● **Records for the exercise**:
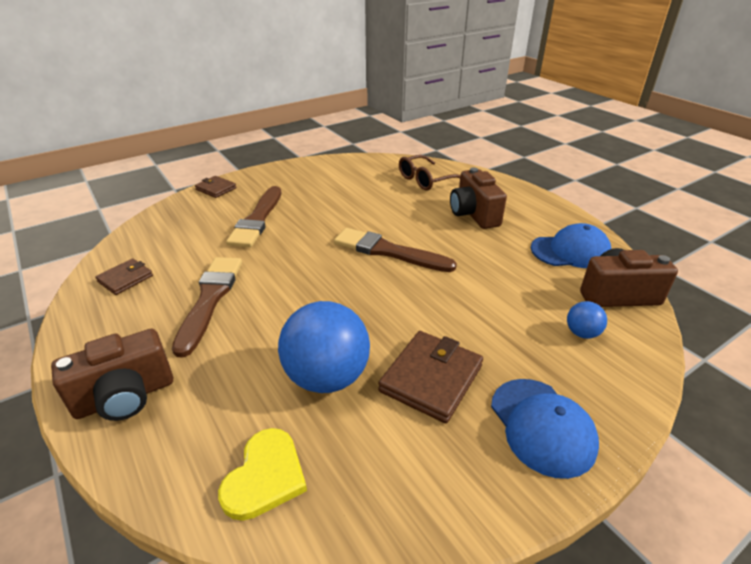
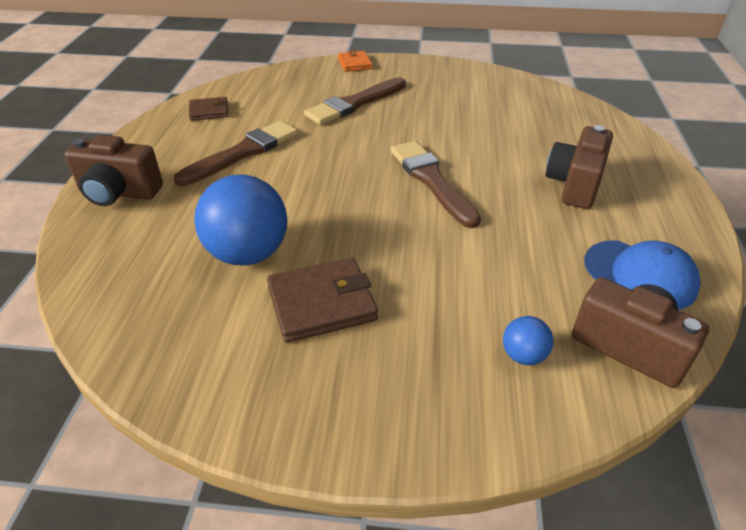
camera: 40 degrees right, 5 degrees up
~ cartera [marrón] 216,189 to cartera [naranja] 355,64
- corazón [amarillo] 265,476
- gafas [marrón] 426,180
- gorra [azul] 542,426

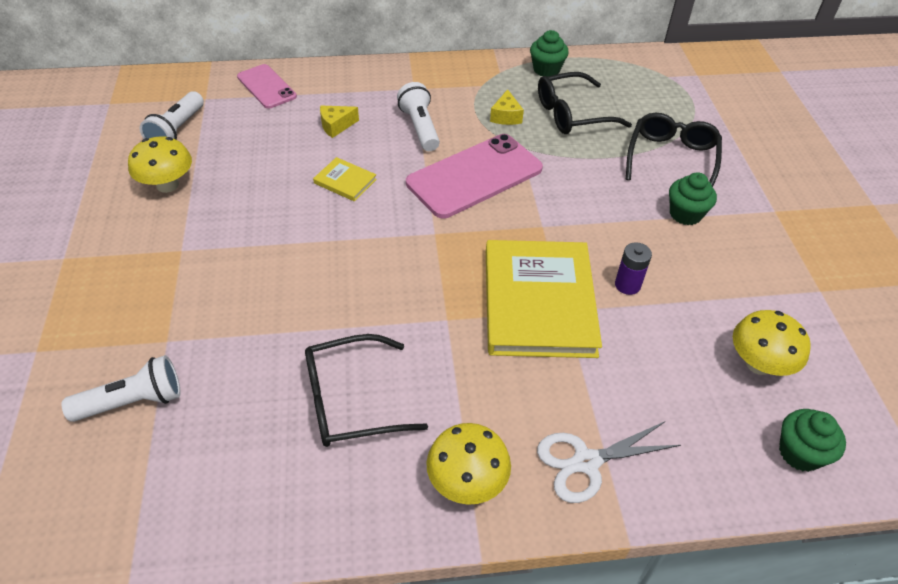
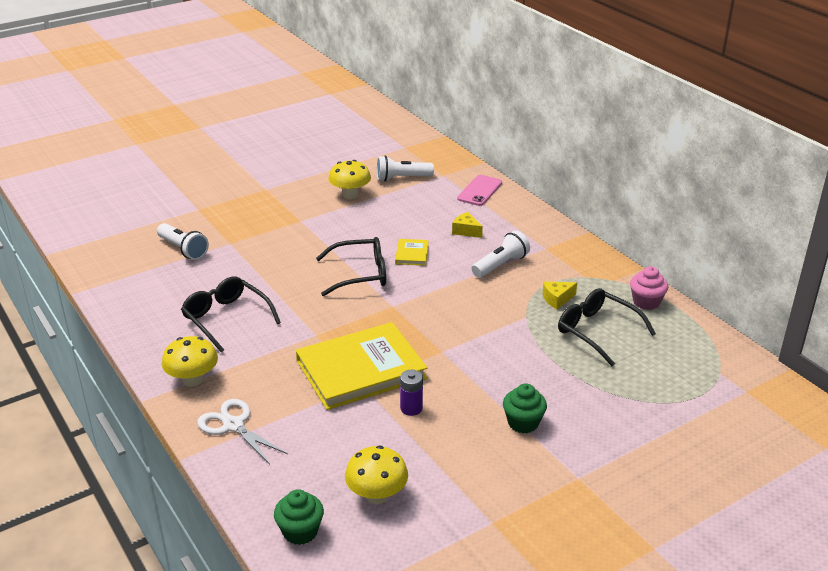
camera: 65 degrees right, 15 degrees down
~ gafas [negro] 671,159 to 360,274
~ magdalena [verde] 546,69 to magdalena [rosa] 646,302
- móvil [rosa] 474,176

● **Aim of the exercise**: Print exactly the stretch of lines beginning with the one that holds "magdalena [rosa] 646,302" and ending at the last line above.

● **Solution to this task**:
~ magdalena [verde] 546,69 to magdalena [rosa] 646,302
- móvil [rosa] 474,176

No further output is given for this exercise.